** EXERCISE PROMPT **
The line with "white house [267,328,358,412]" marks the first line to copy, and the line with "pink ruler [235,590,342,682]" marks the last. Transcribe that stretch of the data below exactly, without pictures.

** DATA SECTION **
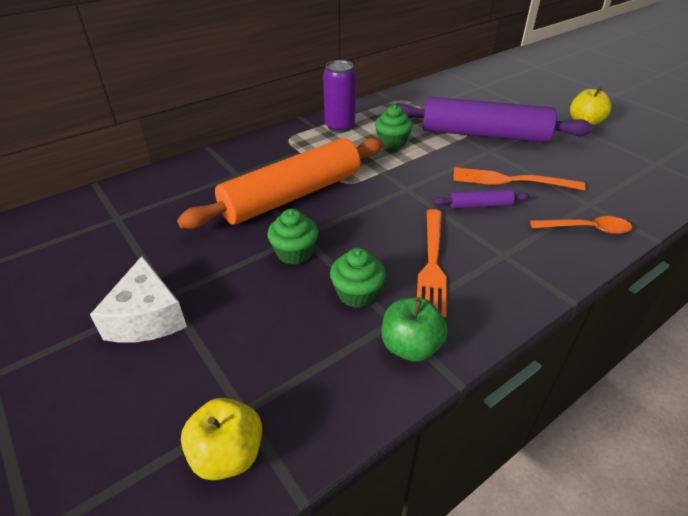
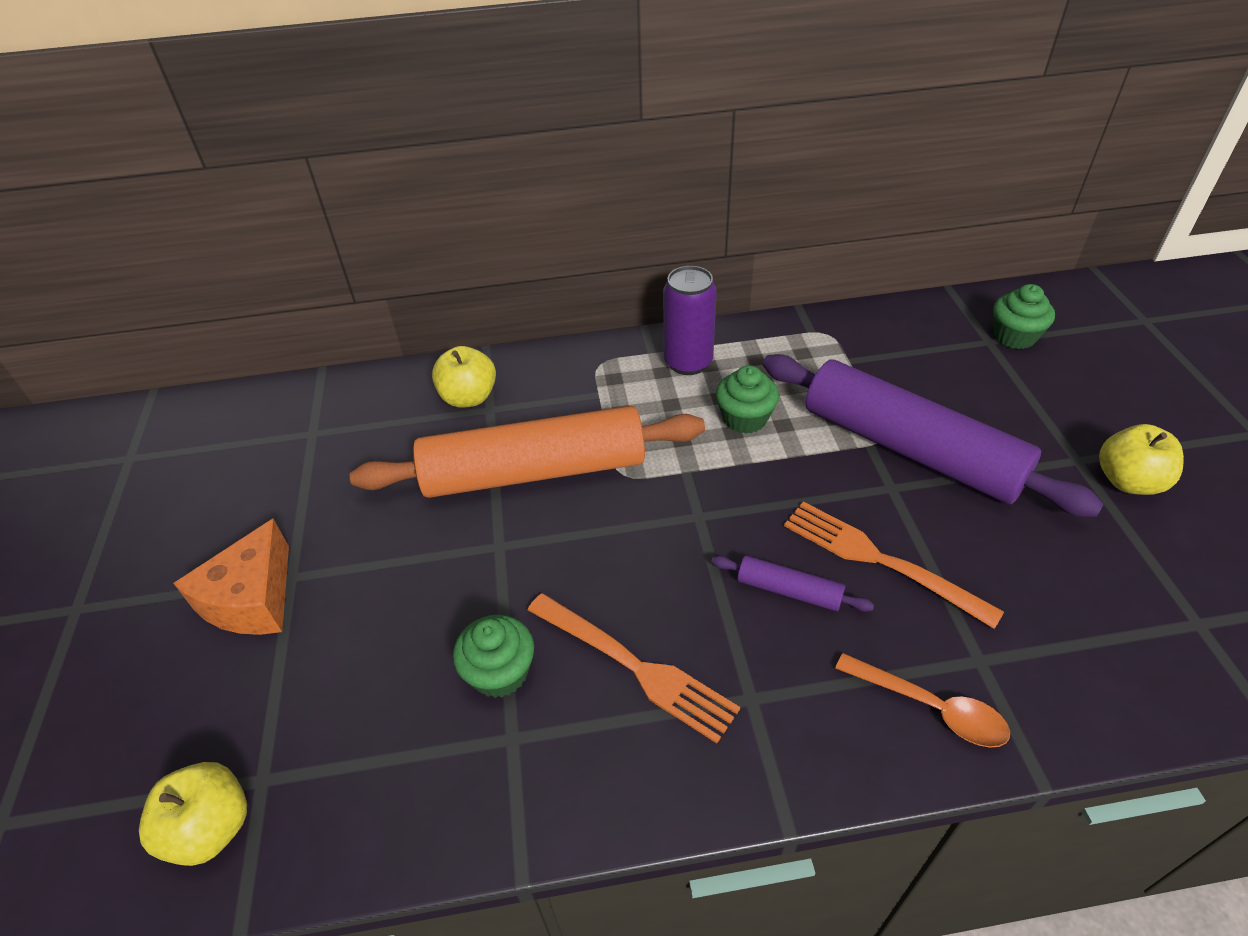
camera: 30 degrees right, 5 degrees up
white cheese [90,256,187,343] -> orange cheese [173,519,289,635]
green cupcake [267,209,318,265] -> green cupcake moved to [993,284,1055,349]
green apple [382,297,448,362] -> none
orange fork [417,209,447,317] -> orange fork turned 90 degrees counterclockwise [528,593,740,743]
none -> yellow apple [432,346,496,408]

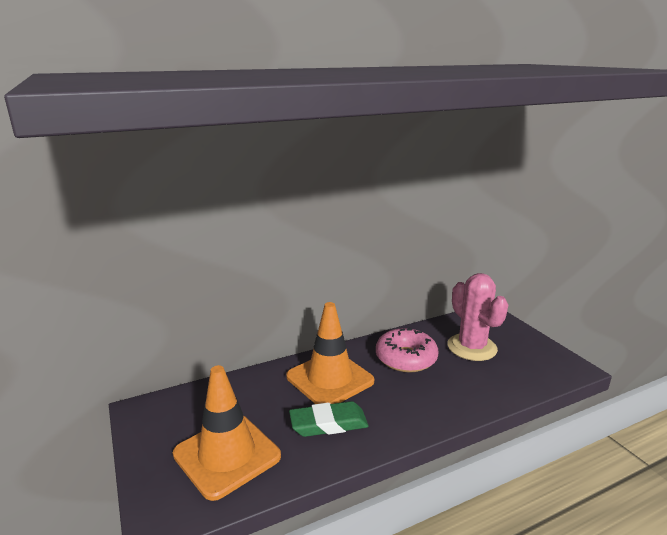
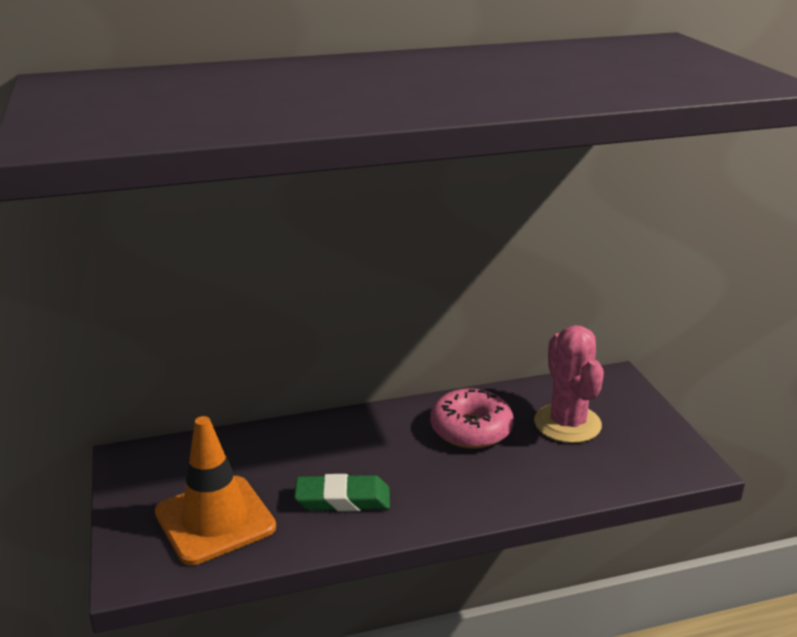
camera: 10 degrees right, 5 degrees up
orange traffic cone [286,302,374,404] -> none

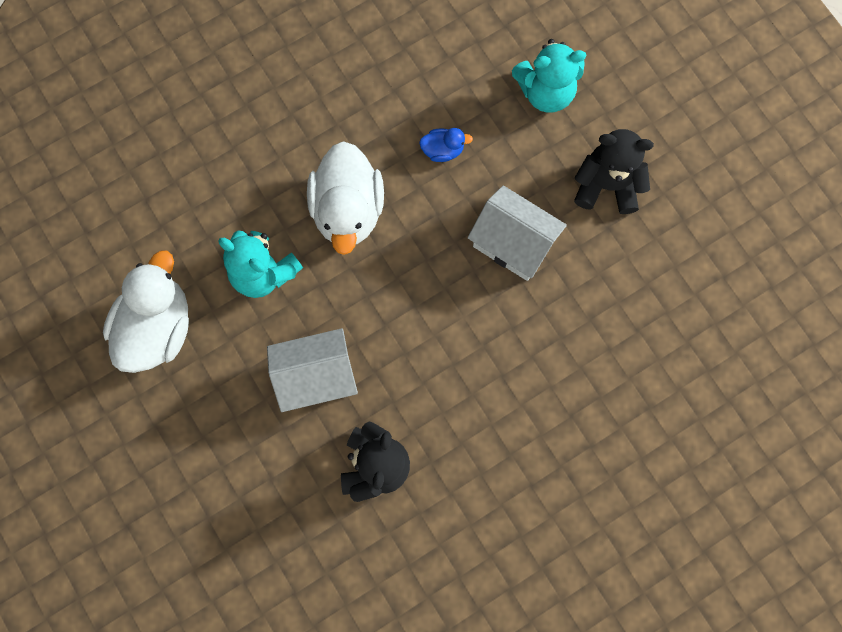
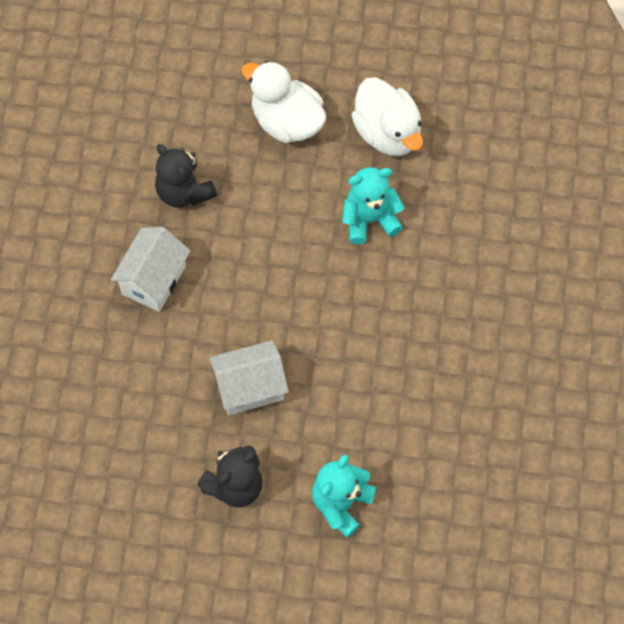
camera: 130 degrees right, 10 degrees down
white house [267,328,358,412] -> white house moved to [111,227,190,312]
white duck [307,141,384,255] -> white duck moved to [242,61,326,143]
blue duck [419,128,473,162] -> none

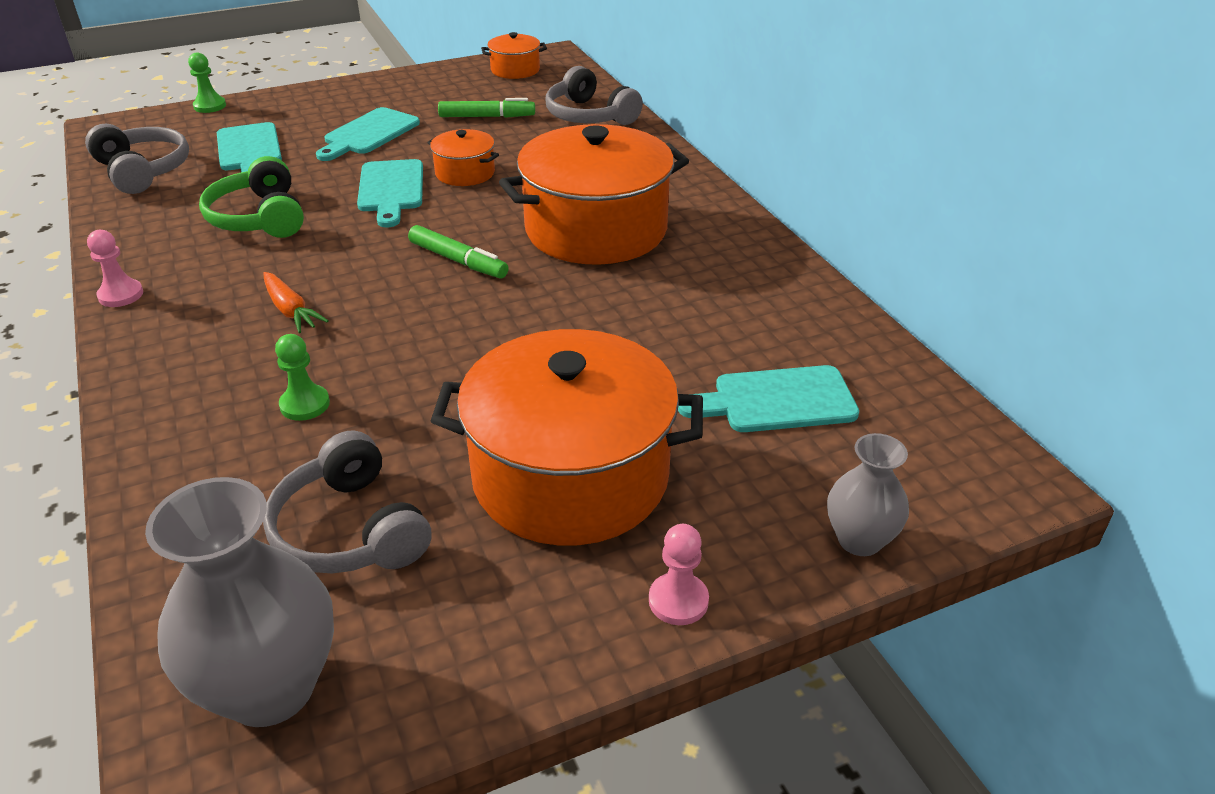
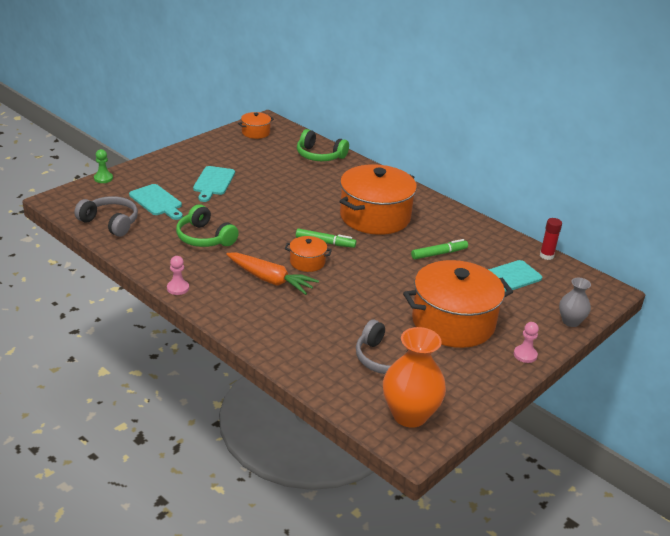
camera: 25 degrees left, 5 degrees down
grey vase [145,477,334,727] -> orange vase [383,327,446,428]
orange carrot [263,272,328,333] -> orange carrot [226,252,319,295], size x1.70
green pawn [275,334,330,421] -> none
turquoise cutting board [357,159,423,227] -> none
orange pot [427,129,499,186] -> orange pot moved to [285,236,332,272]
green marker [438,98,535,118] -> green marker moved to [411,239,468,259]
grey headphones [546,66,643,125] -> green headphones [297,129,349,161]
none -> red glue stick [540,218,562,260]

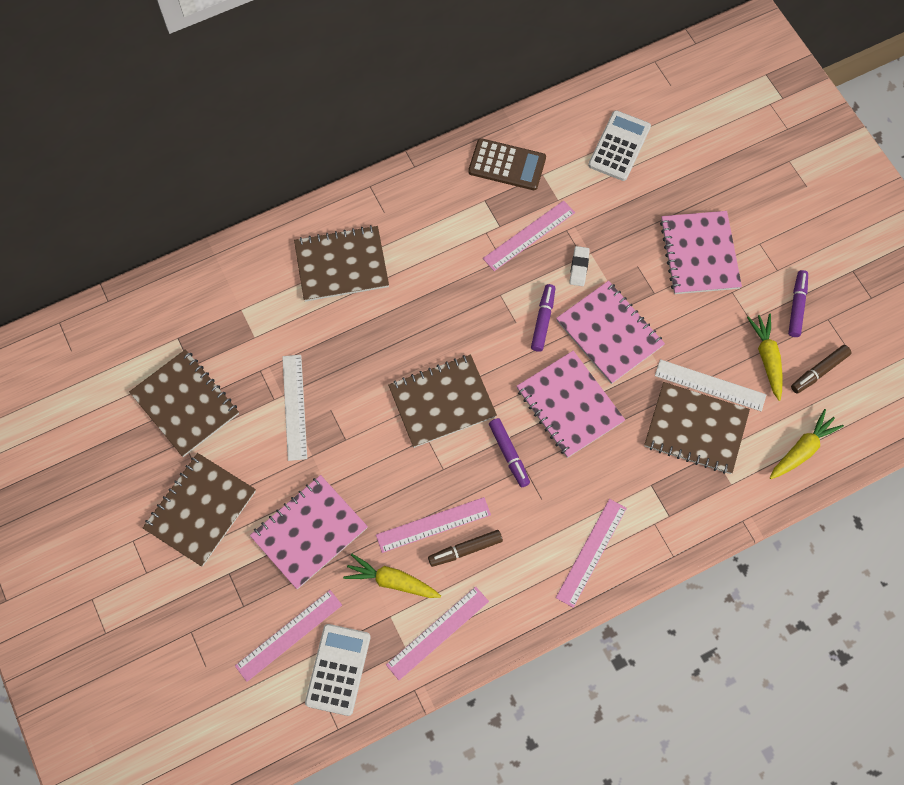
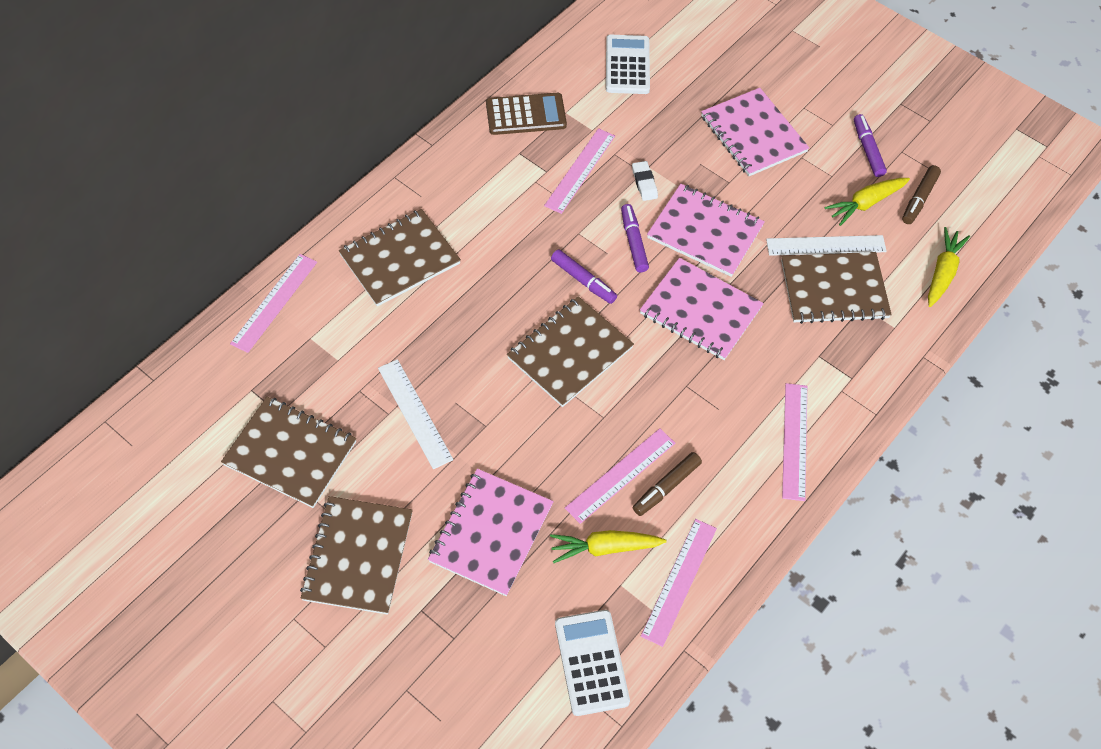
camera: 25 degrees left, 10 degrees down
pink ruler [235,590,342,682] -> pink ruler moved to [230,254,317,353]
purple marker [489,418,530,487] -> purple marker moved to [551,249,617,304]
yellow carrot [747,313,783,401] -> yellow carrot turned 90 degrees counterclockwise [824,178,910,226]

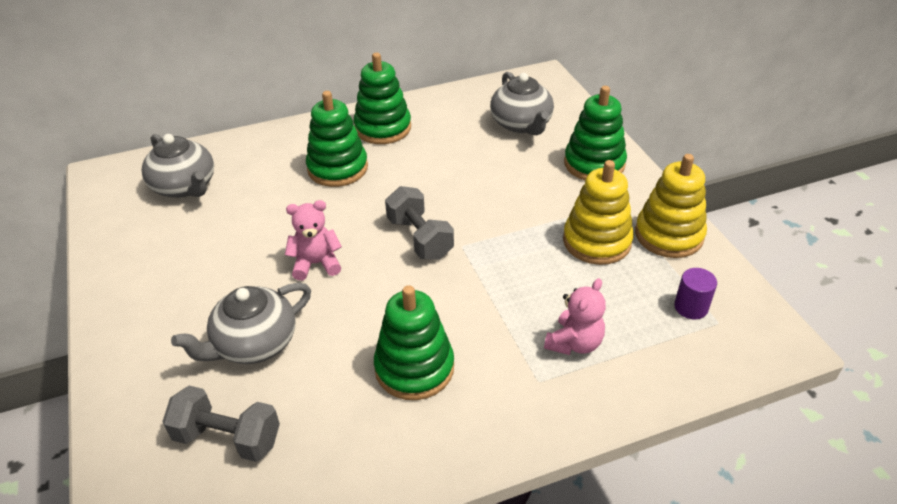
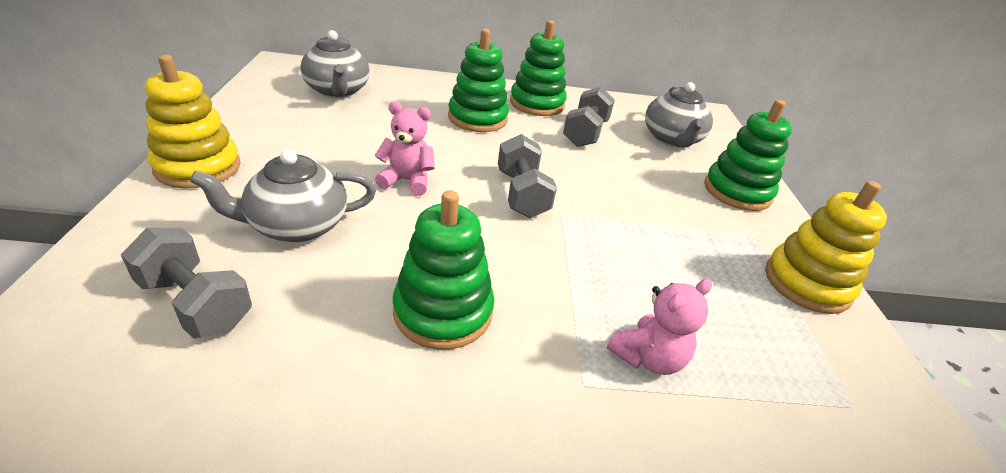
camera: 15 degrees right, 5 degrees down
yellow stacking toy [563,160,634,265] -> yellow stacking toy moved to [145,55,240,188]
purple cylinder [674,268,717,319] -> none
none -> grey dumbbell [563,87,615,147]

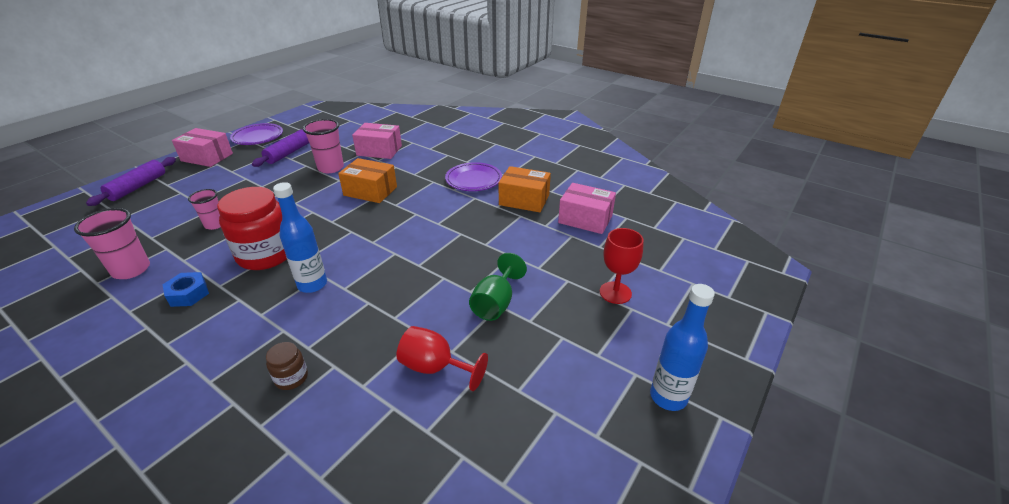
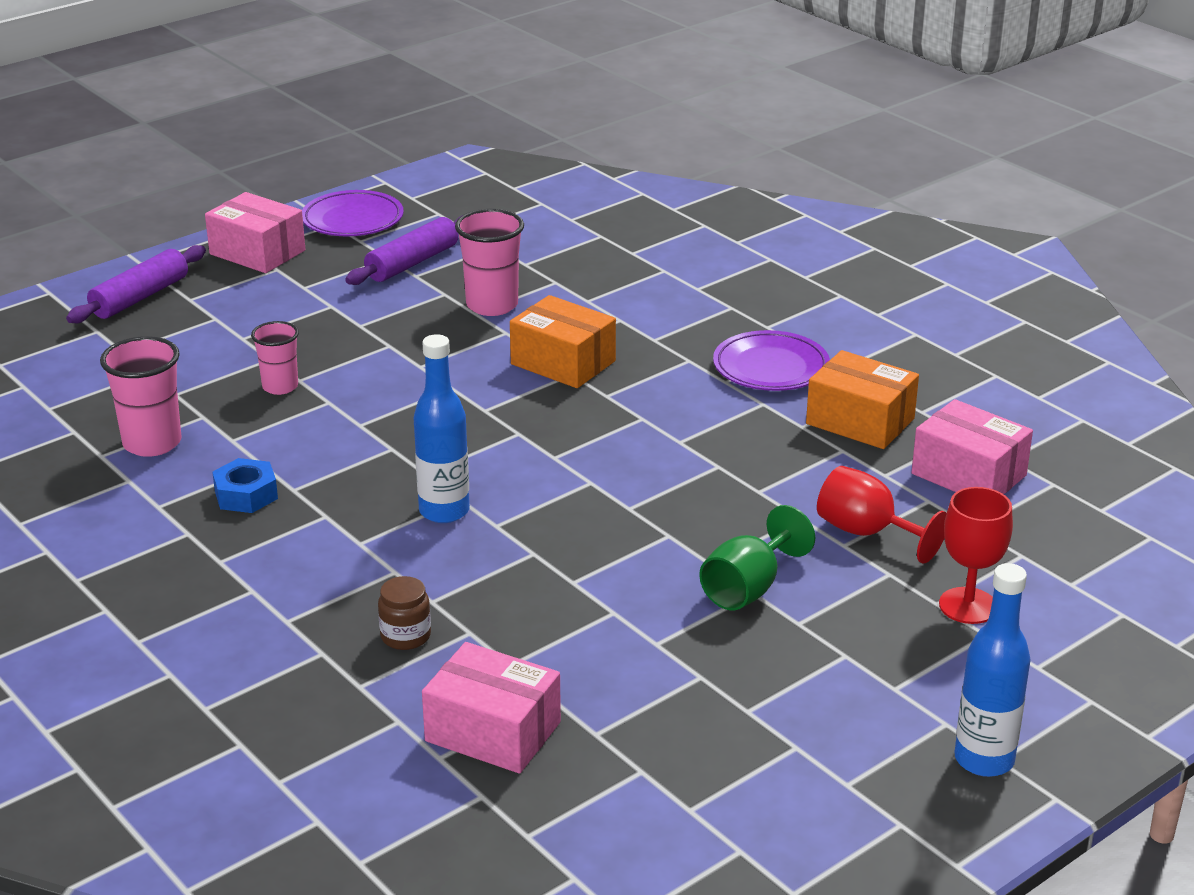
camera: 15 degrees right, 5 degrees down
red jar [217,187,287,270] -> none
pink box [352,123,402,159] -> pink box moved to [422,642,561,774]
red goblet [397,326,488,391] -> red goblet moved to [817,466,947,564]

** RESULT OF THIS EXERCISE **
white house [267,328,358,412] -> white house moved to [111,227,190,312]
white duck [307,141,384,255] -> white duck moved to [242,61,326,143]
blue duck [419,128,473,162] -> none

camera: 25 degrees left, 5 degrees down
grey vase [145,477,334,727] -> orange vase [383,327,446,428]
orange carrot [263,272,328,333] -> orange carrot [226,252,319,295], size x1.70
green pawn [275,334,330,421] -> none
turquoise cutting board [357,159,423,227] -> none
orange pot [427,129,499,186] -> orange pot moved to [285,236,332,272]
green marker [438,98,535,118] -> green marker moved to [411,239,468,259]
grey headphones [546,66,643,125] -> green headphones [297,129,349,161]
none -> red glue stick [540,218,562,260]

camera: 25 degrees left, 10 degrees down
pink ruler [235,590,342,682] -> pink ruler moved to [230,254,317,353]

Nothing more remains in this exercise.